EXERCISE AIM:
Before you reproduce the entries that follow, strip out any image they contain and keep the rest exact.

Dataset excerpts:
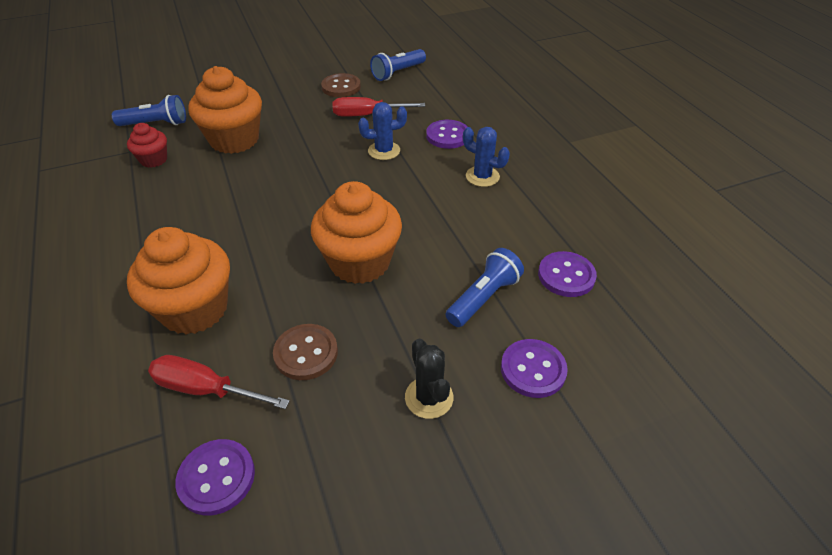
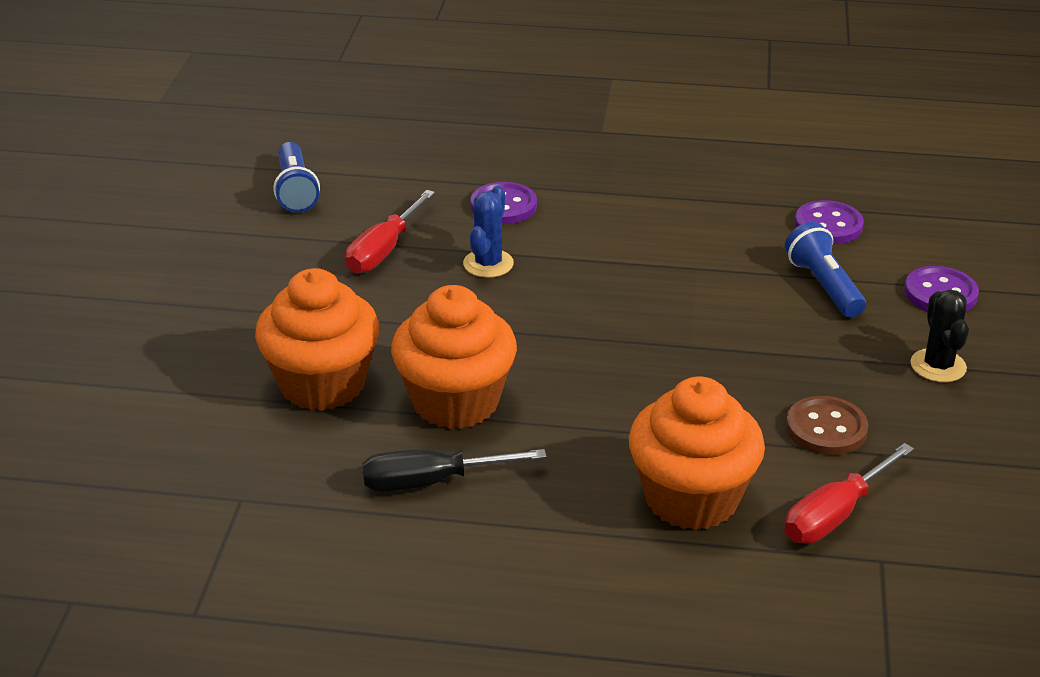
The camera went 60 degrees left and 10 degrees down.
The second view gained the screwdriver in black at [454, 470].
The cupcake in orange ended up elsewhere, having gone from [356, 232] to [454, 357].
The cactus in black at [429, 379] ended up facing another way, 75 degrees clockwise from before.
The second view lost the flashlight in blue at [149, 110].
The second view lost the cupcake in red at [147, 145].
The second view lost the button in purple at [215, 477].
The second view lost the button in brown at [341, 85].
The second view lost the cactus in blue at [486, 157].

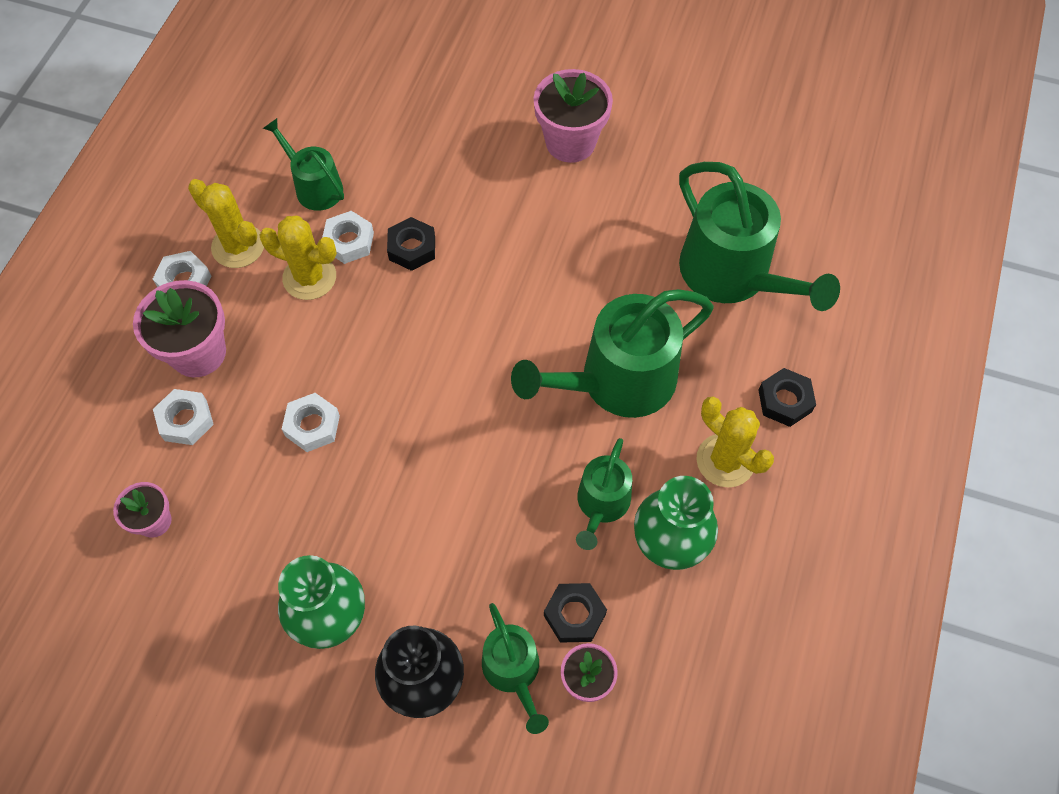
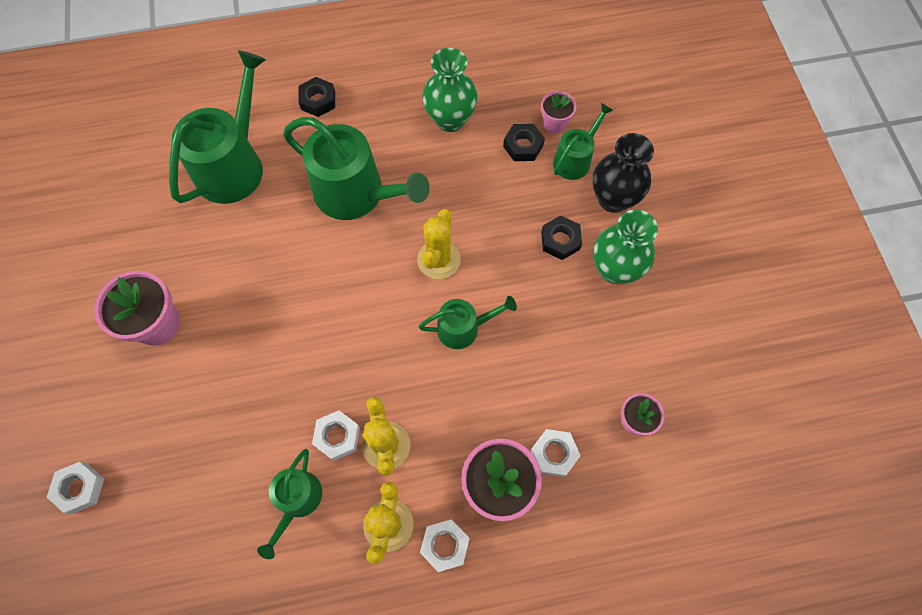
The camera went 120 degrees left and 5 degrees up.
The nut in white ended up elsewhere, having gone from [311, 422] to [75, 488].
The cactus in yellow ended up elsewhere, having gone from [735, 441] to [439, 244].
The watering can in green ended up elsewhere, having gone from [604, 494] to [468, 322].
The nut in black ended up elsewhere, having gone from [411, 244] to [561, 237].

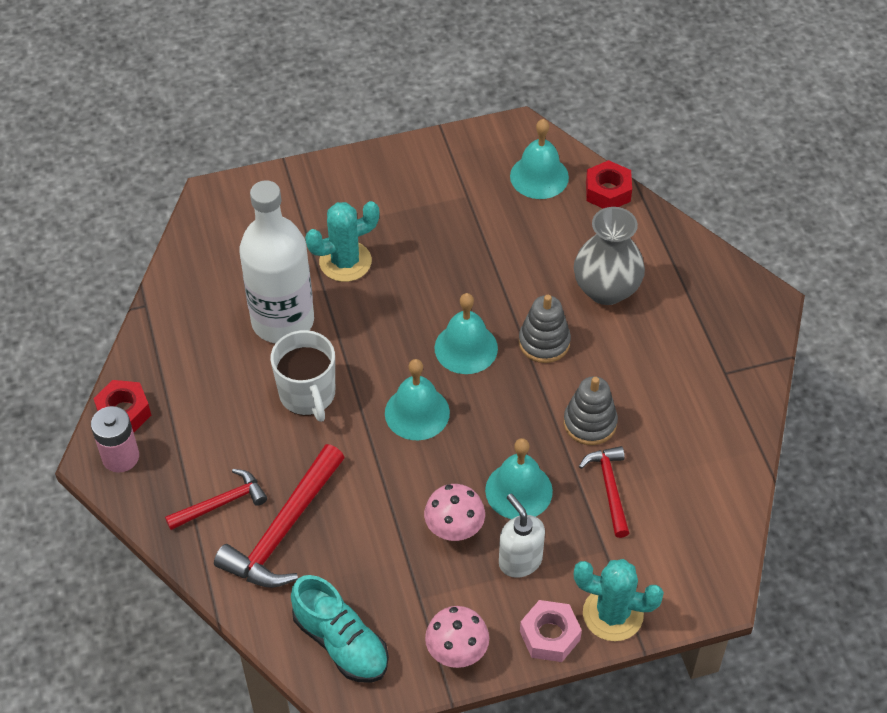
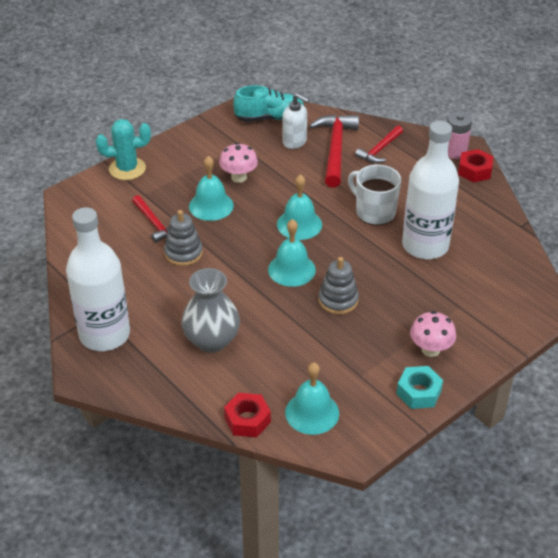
The camera went 155 degrees right and 10 degrees down.
The second view gained the bottle in white at [98, 279].
The shoe in turquoise at [340, 629] ended up facing another way, 150 degrees clockwise from before.
The soap dispenser in white ended up elsewhere, having gone from [522, 536] to [296, 121].
The stacking toy in grey ended up elsewhere, having gone from [545, 329] to [338, 286].
The second view gained the nut in turquoise at [420, 387].
The mushroom in pink ended up elsewhere, having gone from [457, 637] to [433, 334].
The second view lost the cactus in turquoise at [342, 241].
The second view lost the nut in pink at [551, 631].

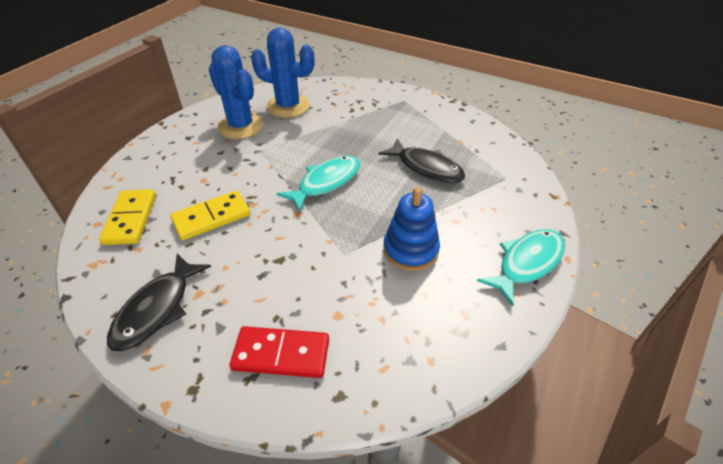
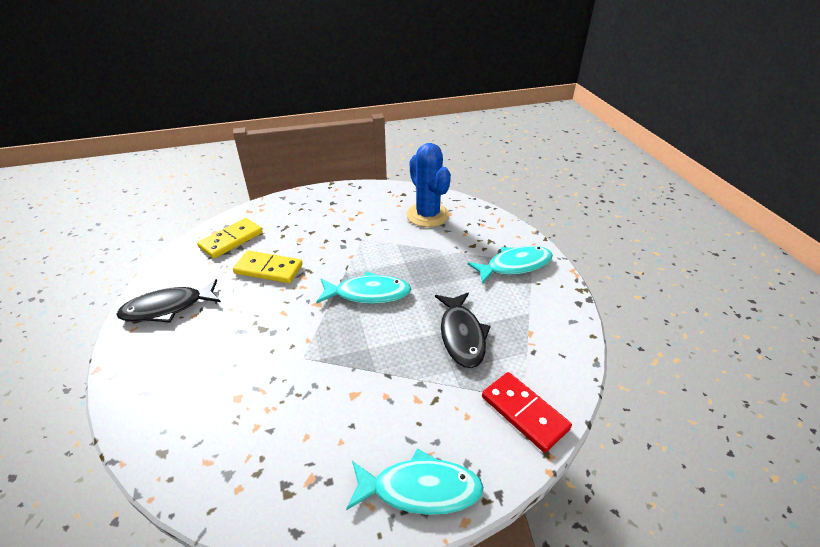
The camera went 45 degrees right and 5 degrees down.
The second view gained the fish in turquoise at [510, 265].
The domino in red ended up elsewhere, having gone from [279, 352] to [527, 412].
The second view lost the cactus in blue at [236, 92].
The second view lost the stacking toy in blue at [411, 229].

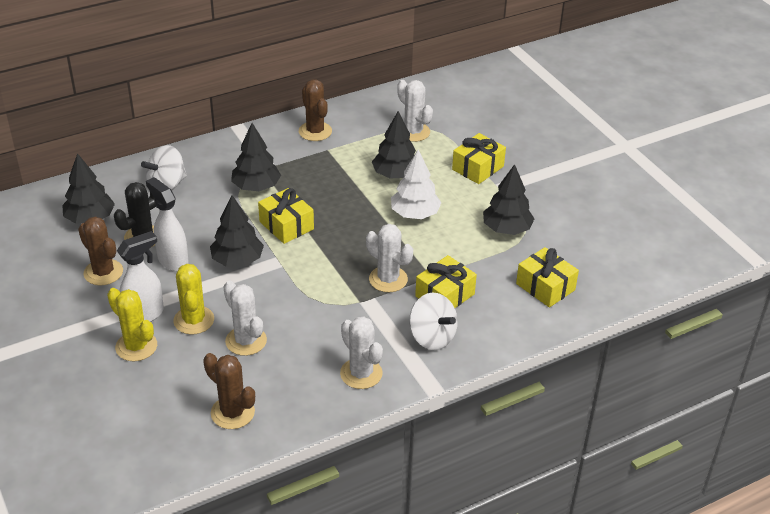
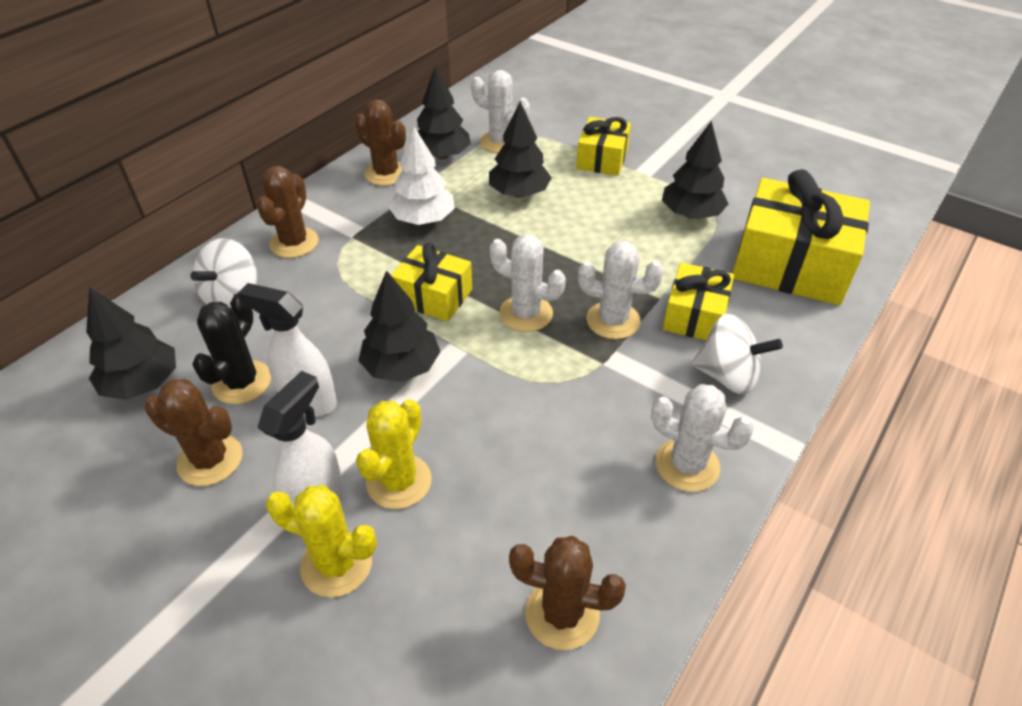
The camera went 25 degrees left and 5 degrees up.
The second view gained the cactus in brown at [288, 212].
The cactus in yellow at [193, 299] ended up facing another way, 60 degrees clockwise from before.
The tree in white ended up elsewhere, having gone from [416, 184] to [421, 176].
The tree in black ended up elsewhere, having gone from [256, 157] to [444, 112].
The cactus in white ended up elsewhere, having gone from [245, 318] to [528, 283].
The size of the gift in yellow at [547, 277] changed by a factor of 1.78.

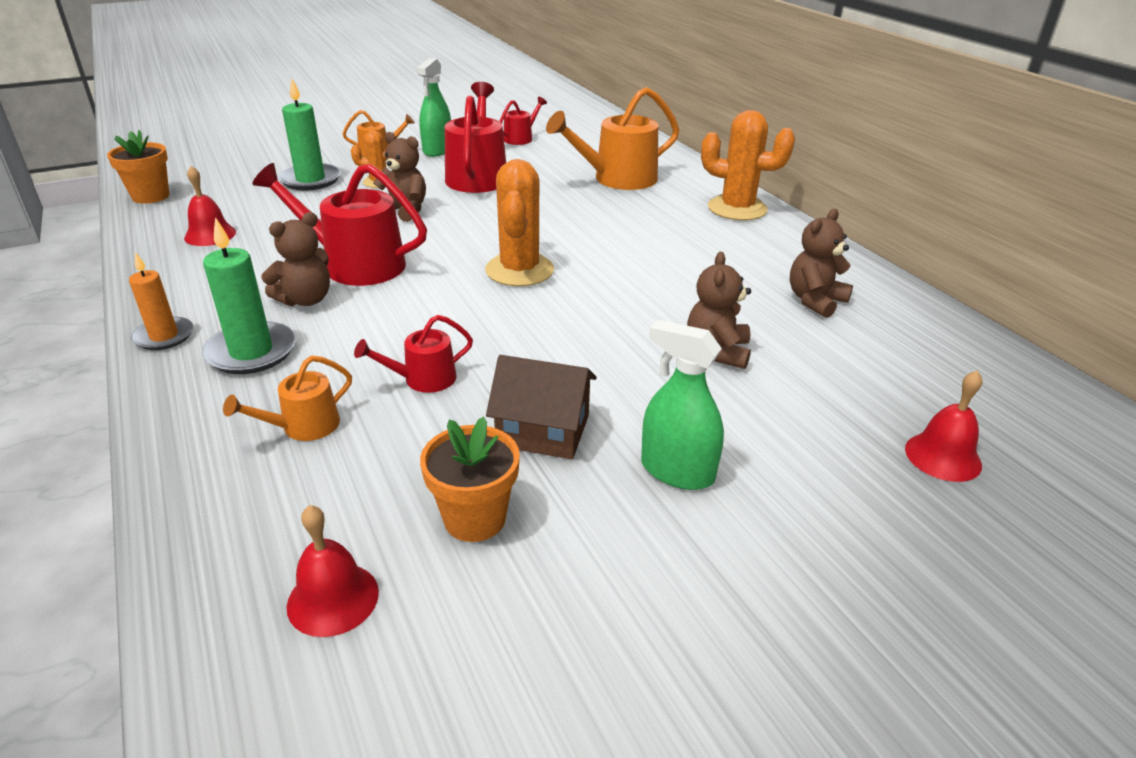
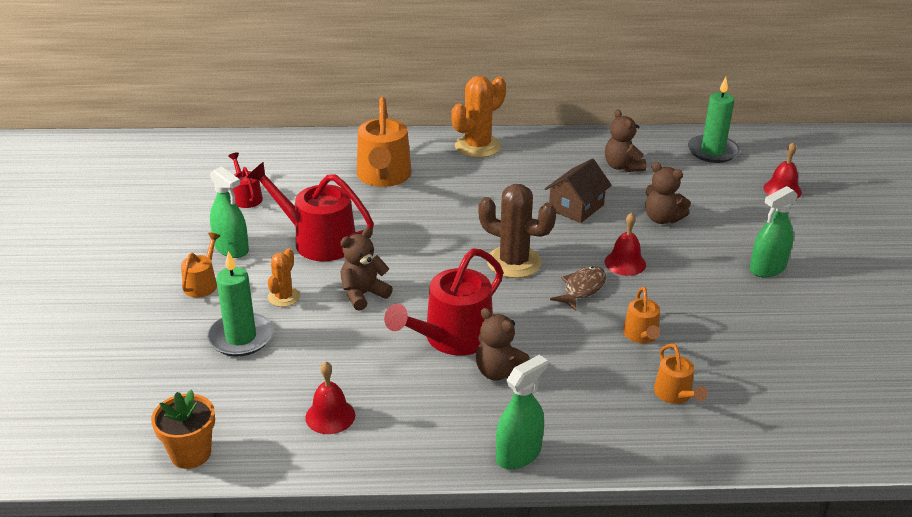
The camera went 65 degrees left and 0 degrees up.
The teddy bear in brown at [295, 259] ended up facing another way, 150 degrees clockwise from before.
What was the cactus in orange at [519, 222] turned into the cactus in brown at [517, 231].
Where the candle in orange stood at [161, 301], the spray bottle in green came to stand at [522, 412].
The house in brown ended up elsewhere, having gone from [541, 407] to [578, 190].
The second view gained the fish in brown at [578, 288].
The bell in red ended up elsewhere, having gone from [333, 571] to [625, 244].
What was the watering can in red at [413, 354] turned into the watering can in orange at [641, 315].
The candle in green ended up elsewhere, having gone from [249, 295] to [714, 120].
The second view lost the flower pot in orange at [470, 479].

COMPLETED TASK:
The camera went 60 degrees left and 10 degrees down.
The second view gained the screwdriver in black at [454, 470].
The cupcake in orange ended up elsewhere, having gone from [356, 232] to [454, 357].
The cactus in black at [429, 379] ended up facing another way, 75 degrees clockwise from before.
The second view lost the flashlight in blue at [149, 110].
The second view lost the cupcake in red at [147, 145].
The second view lost the button in purple at [215, 477].
The second view lost the button in brown at [341, 85].
The second view lost the cactus in blue at [486, 157].

The camera went 120 degrees left and 5 degrees up.
The nut in white ended up elsewhere, having gone from [311, 422] to [75, 488].
The cactus in yellow ended up elsewhere, having gone from [735, 441] to [439, 244].
The watering can in green ended up elsewhere, having gone from [604, 494] to [468, 322].
The nut in black ended up elsewhere, having gone from [411, 244] to [561, 237].

The camera went 155 degrees right and 10 degrees down.
The second view gained the bottle in white at [98, 279].
The shoe in turquoise at [340, 629] ended up facing another way, 150 degrees clockwise from before.
The soap dispenser in white ended up elsewhere, having gone from [522, 536] to [296, 121].
The stacking toy in grey ended up elsewhere, having gone from [545, 329] to [338, 286].
The second view gained the nut in turquoise at [420, 387].
The mushroom in pink ended up elsewhere, having gone from [457, 637] to [433, 334].
The second view lost the cactus in turquoise at [342, 241].
The second view lost the nut in pink at [551, 631].

The camera went 45 degrees right and 5 degrees down.
The second view gained the fish in turquoise at [510, 265].
The domino in red ended up elsewhere, having gone from [279, 352] to [527, 412].
The second view lost the cactus in blue at [236, 92].
The second view lost the stacking toy in blue at [411, 229].

The camera went 25 degrees left and 5 degrees up.
The second view gained the cactus in brown at [288, 212].
The cactus in yellow at [193, 299] ended up facing another way, 60 degrees clockwise from before.
The tree in white ended up elsewhere, having gone from [416, 184] to [421, 176].
The tree in black ended up elsewhere, having gone from [256, 157] to [444, 112].
The cactus in white ended up elsewhere, having gone from [245, 318] to [528, 283].
The size of the gift in yellow at [547, 277] changed by a factor of 1.78.

The camera went 65 degrees left and 0 degrees up.
The teddy bear in brown at [295, 259] ended up facing another way, 150 degrees clockwise from before.
What was the cactus in orange at [519, 222] turned into the cactus in brown at [517, 231].
Where the candle in orange stood at [161, 301], the spray bottle in green came to stand at [522, 412].
The house in brown ended up elsewhere, having gone from [541, 407] to [578, 190].
The second view gained the fish in brown at [578, 288].
The bell in red ended up elsewhere, having gone from [333, 571] to [625, 244].
What was the watering can in red at [413, 354] turned into the watering can in orange at [641, 315].
The candle in green ended up elsewhere, having gone from [249, 295] to [714, 120].
The second view lost the flower pot in orange at [470, 479].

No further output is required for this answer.